Spatial object tracking data:

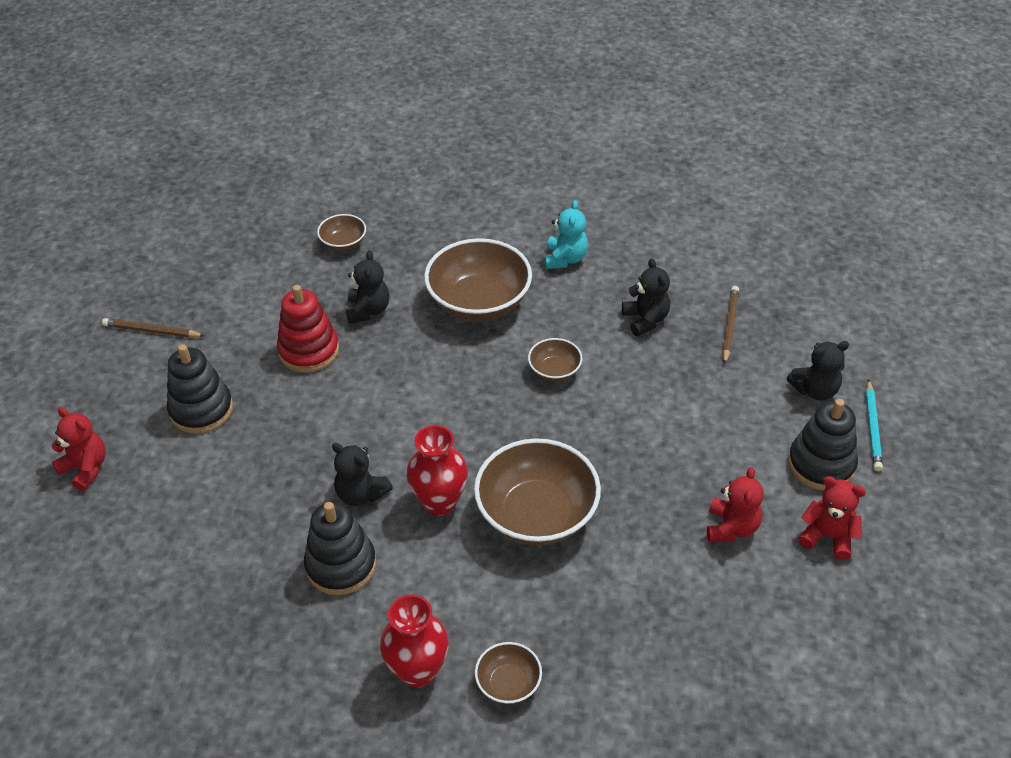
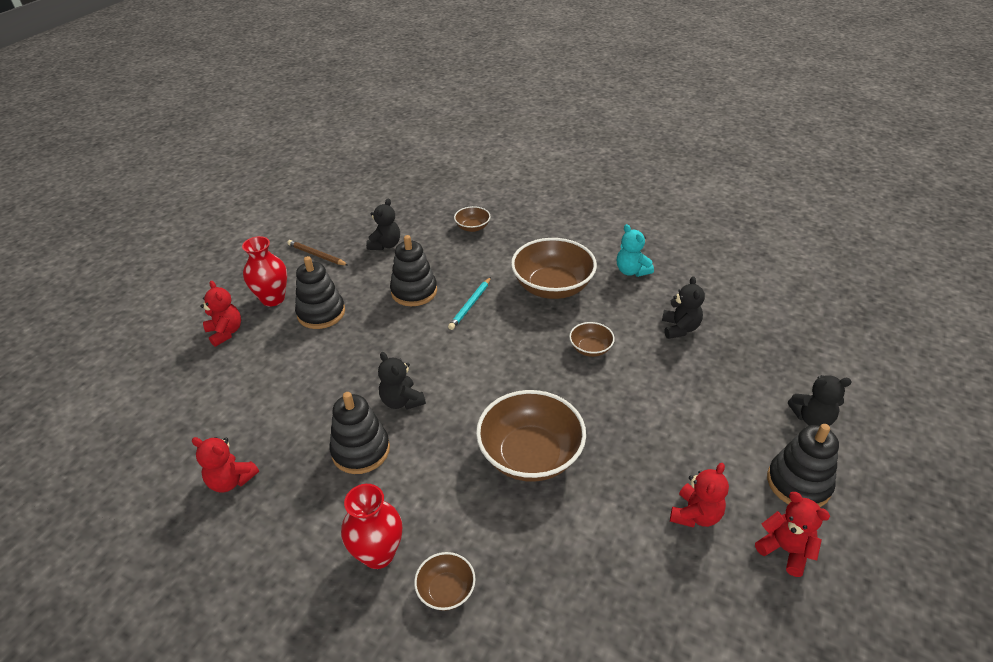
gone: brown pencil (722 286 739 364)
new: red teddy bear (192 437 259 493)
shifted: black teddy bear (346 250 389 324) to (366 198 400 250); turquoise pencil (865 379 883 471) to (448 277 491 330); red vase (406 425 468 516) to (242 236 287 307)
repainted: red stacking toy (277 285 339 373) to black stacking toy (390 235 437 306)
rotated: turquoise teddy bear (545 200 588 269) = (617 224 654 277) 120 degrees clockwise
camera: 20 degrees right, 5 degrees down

_WHAT THIS TASK INVOLVES_
Return all of the lines above without alteration, minus the pictures.

_RESPONSE_
gone: brown pencil (722 286 739 364)
new: red teddy bear (192 437 259 493)
shifted: black teddy bear (346 250 389 324) to (366 198 400 250); turquoise pencil (865 379 883 471) to (448 277 491 330); red vase (406 425 468 516) to (242 236 287 307)
repainted: red stacking toy (277 285 339 373) to black stacking toy (390 235 437 306)
rotated: turquoise teddy bear (545 200 588 269) = (617 224 654 277) 120 degrees clockwise
camera: 20 degrees right, 5 degrees down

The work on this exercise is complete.